**WHAT IS REQUIRED**
The reply must contain exactly the lines below from the one with "pink brick A1:B1" down to the one with "pink brick D8:E8", both included, and nothing more; please omit the pictures.

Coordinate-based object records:
--------------------------------------------------

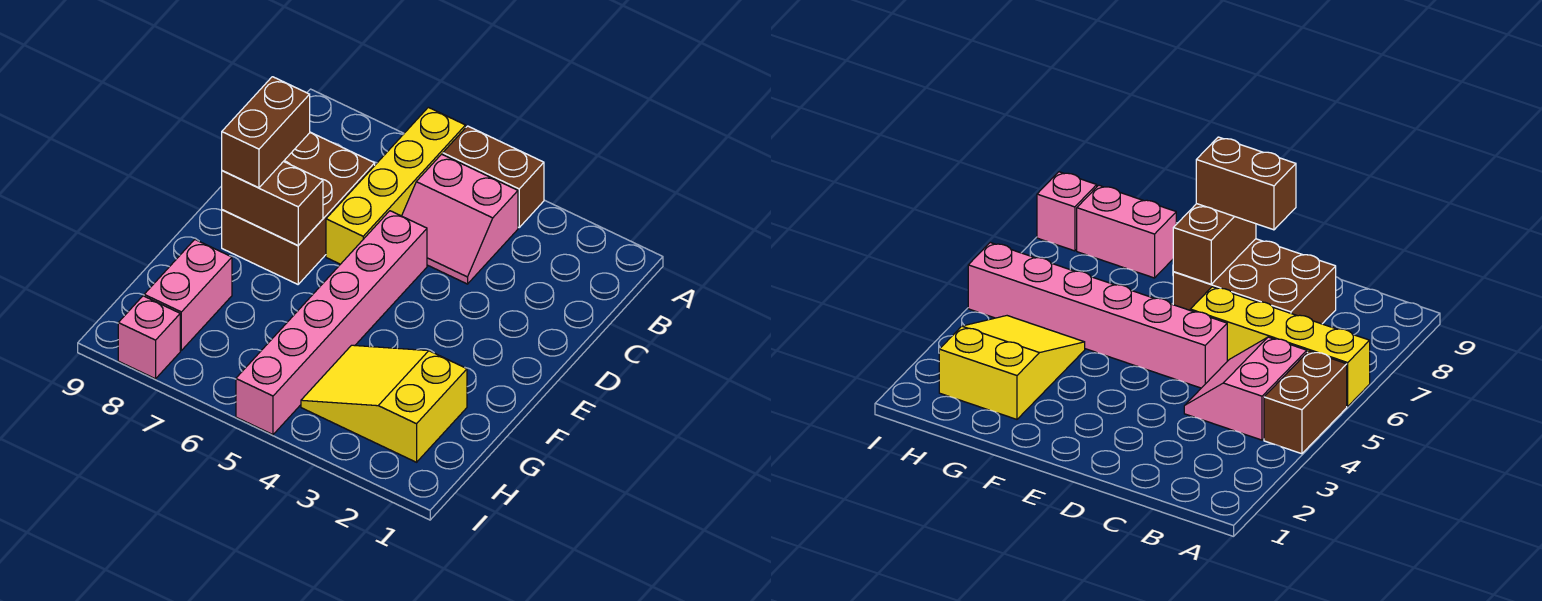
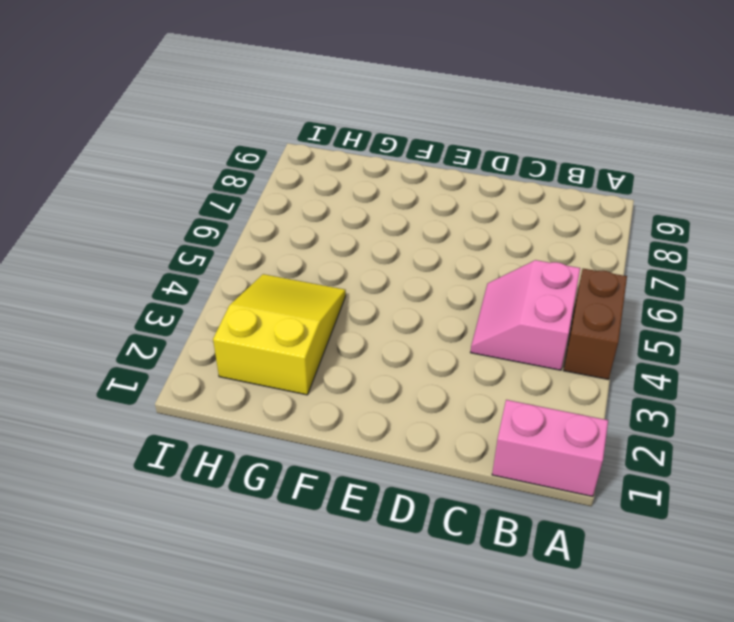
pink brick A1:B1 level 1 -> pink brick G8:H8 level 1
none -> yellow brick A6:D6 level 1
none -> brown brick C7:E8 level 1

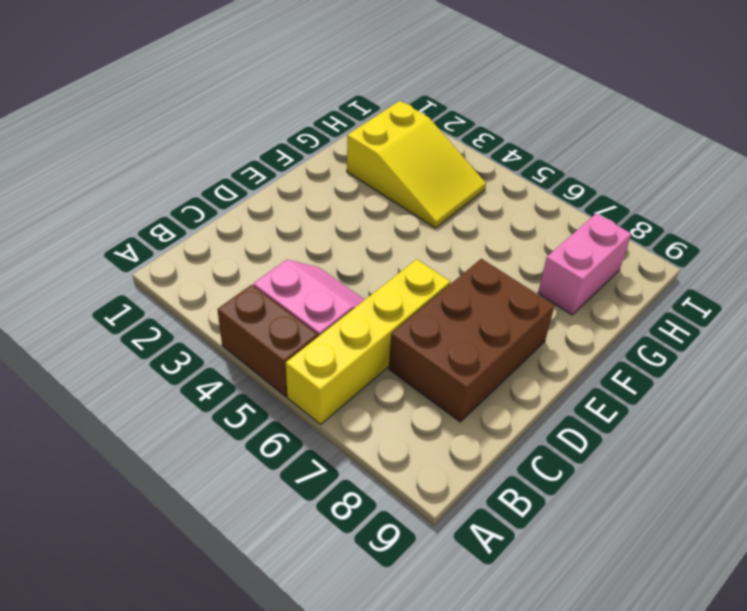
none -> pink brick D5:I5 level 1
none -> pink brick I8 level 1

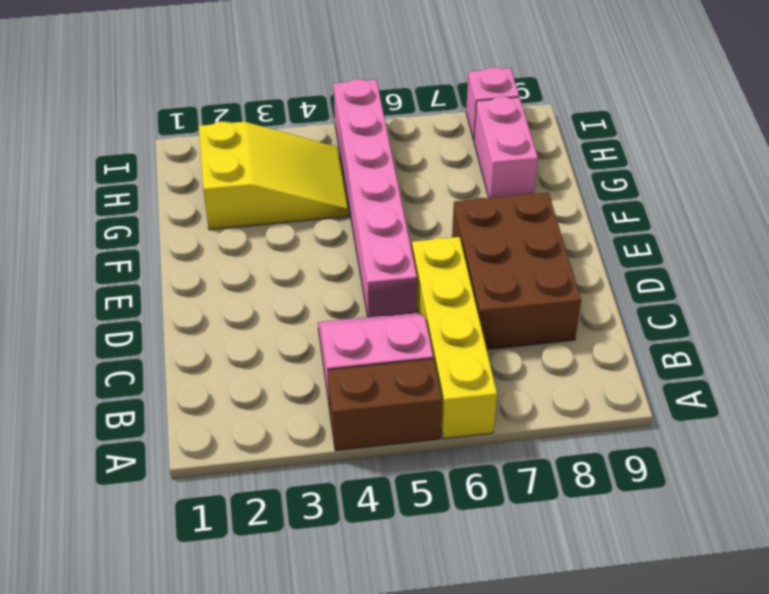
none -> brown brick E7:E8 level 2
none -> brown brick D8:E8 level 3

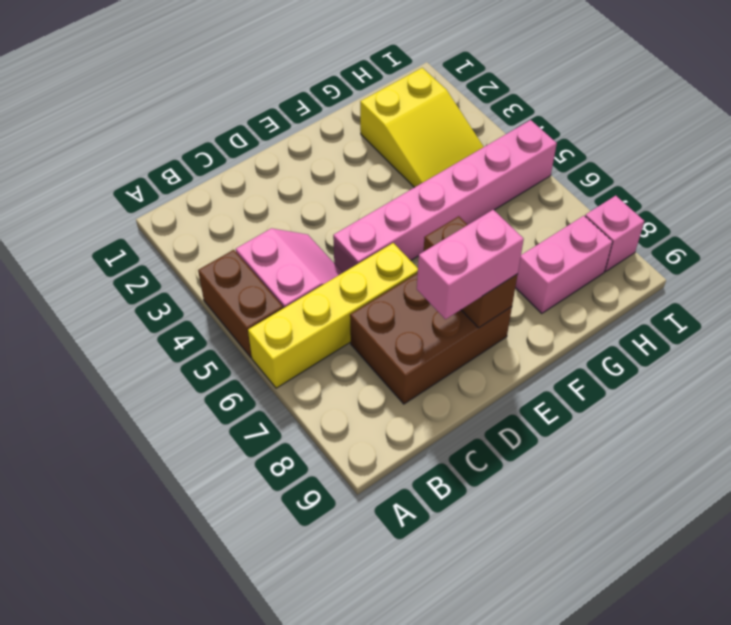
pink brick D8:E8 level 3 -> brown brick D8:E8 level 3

--------------------------------------------------

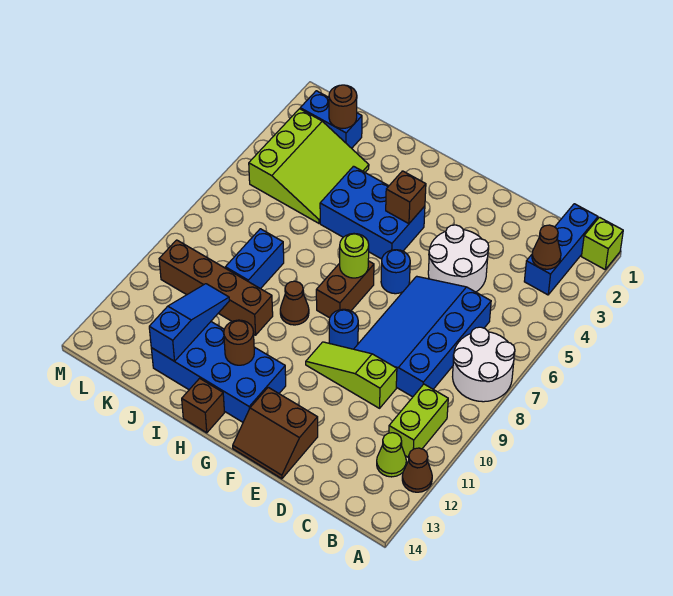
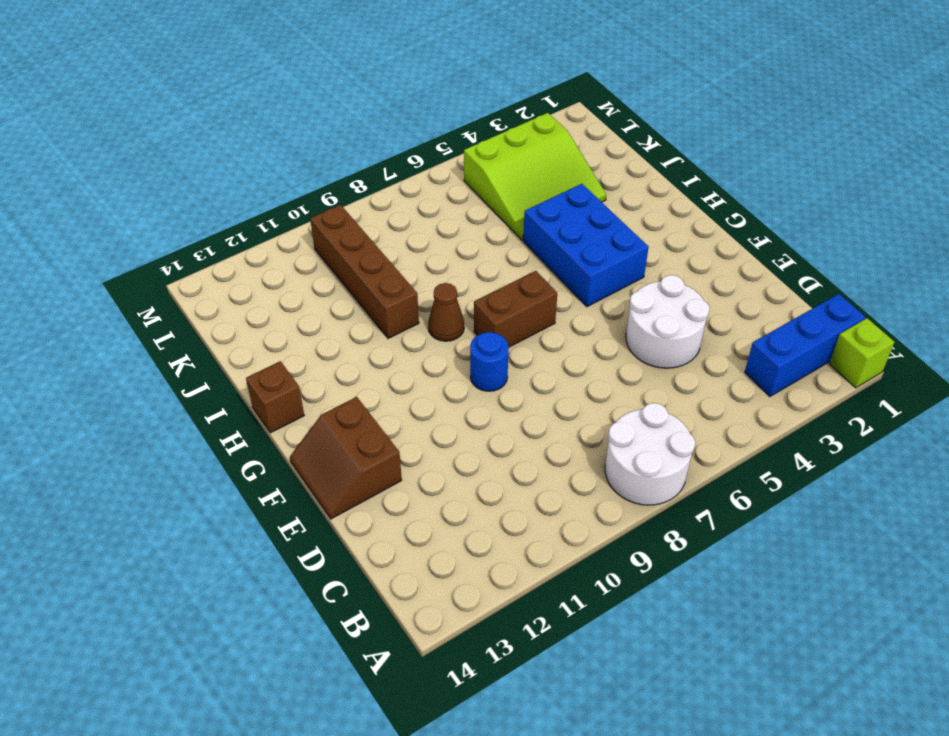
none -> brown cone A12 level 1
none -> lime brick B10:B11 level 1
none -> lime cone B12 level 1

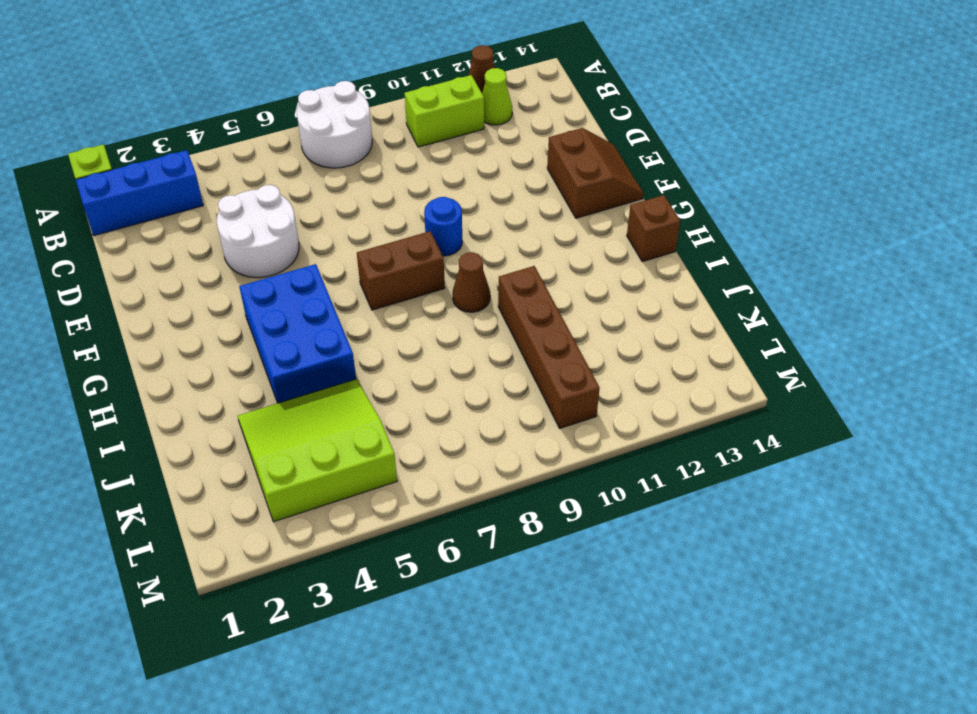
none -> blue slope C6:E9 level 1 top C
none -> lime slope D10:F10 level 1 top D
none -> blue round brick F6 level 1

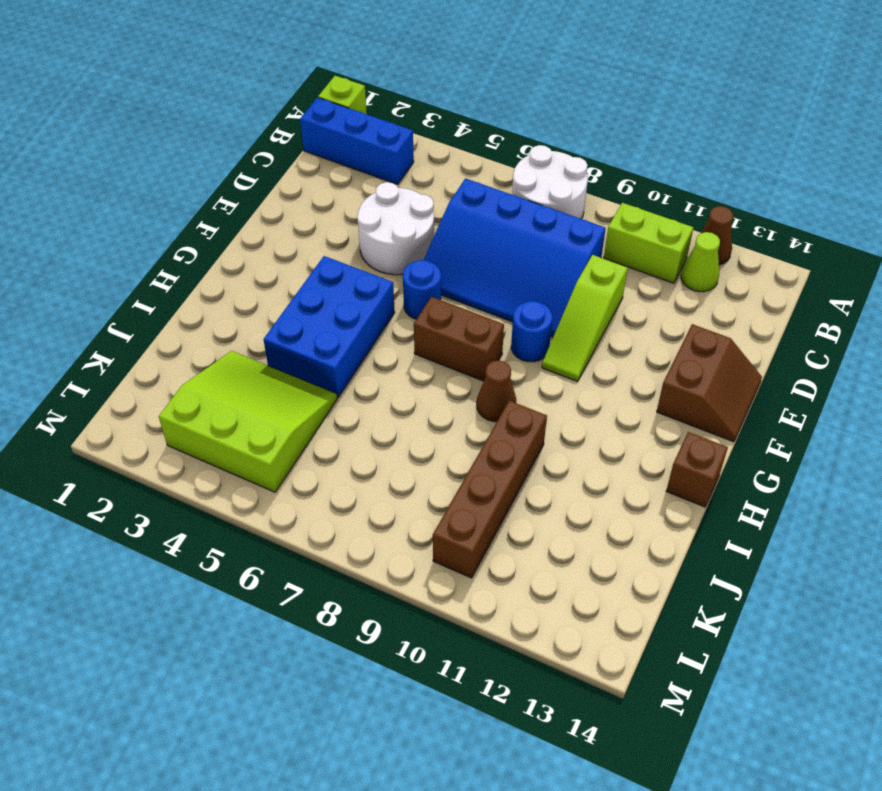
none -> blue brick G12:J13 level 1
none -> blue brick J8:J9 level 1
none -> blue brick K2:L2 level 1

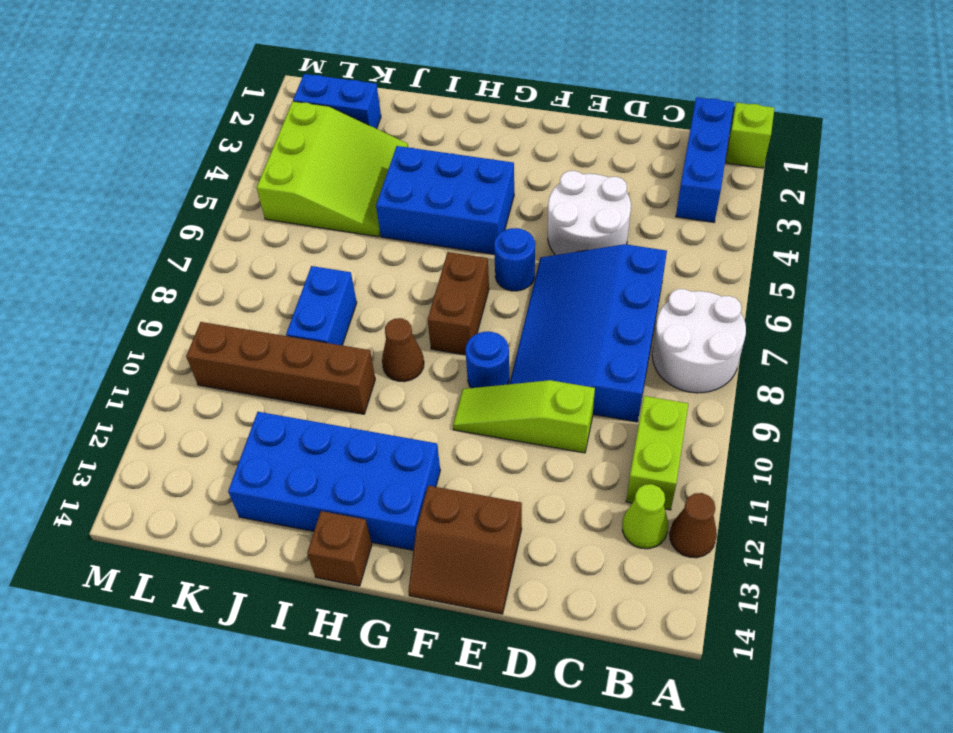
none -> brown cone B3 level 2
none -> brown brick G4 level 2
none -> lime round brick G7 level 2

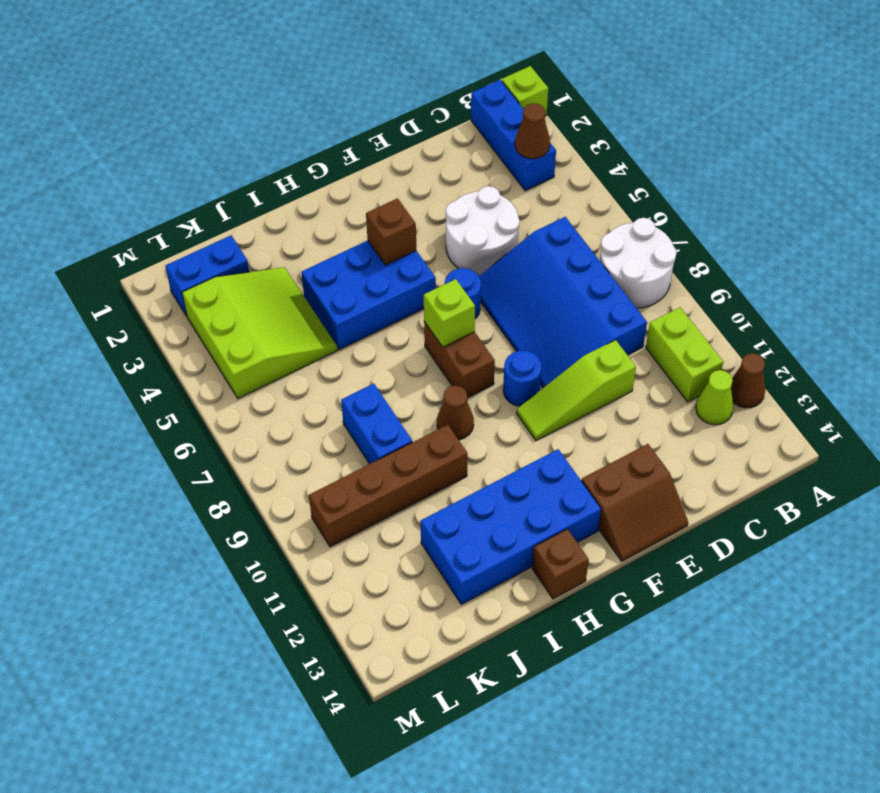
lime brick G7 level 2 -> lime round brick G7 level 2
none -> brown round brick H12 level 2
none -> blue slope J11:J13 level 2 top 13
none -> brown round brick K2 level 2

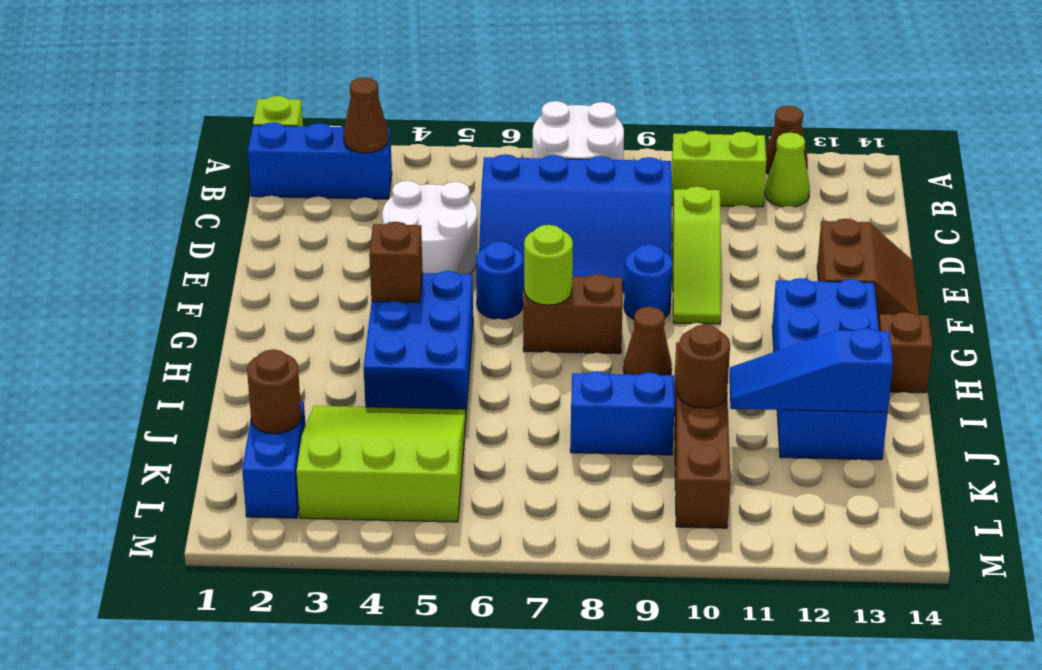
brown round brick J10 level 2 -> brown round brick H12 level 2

--------------------------------------------------

**FINISHED EXERCISE**
pink brick A1:B1 level 1 -> pink brick G8:H8 level 1
none -> yellow brick A6:D6 level 1
none -> brown brick C7:E8 level 1

none -> pink brick D5:I5 level 1
none -> pink brick I8 level 1

none -> brown brick E7:E8 level 2
none -> brown brick D8:E8 level 3

pink brick D8:E8 level 3 -> brown brick D8:E8 level 3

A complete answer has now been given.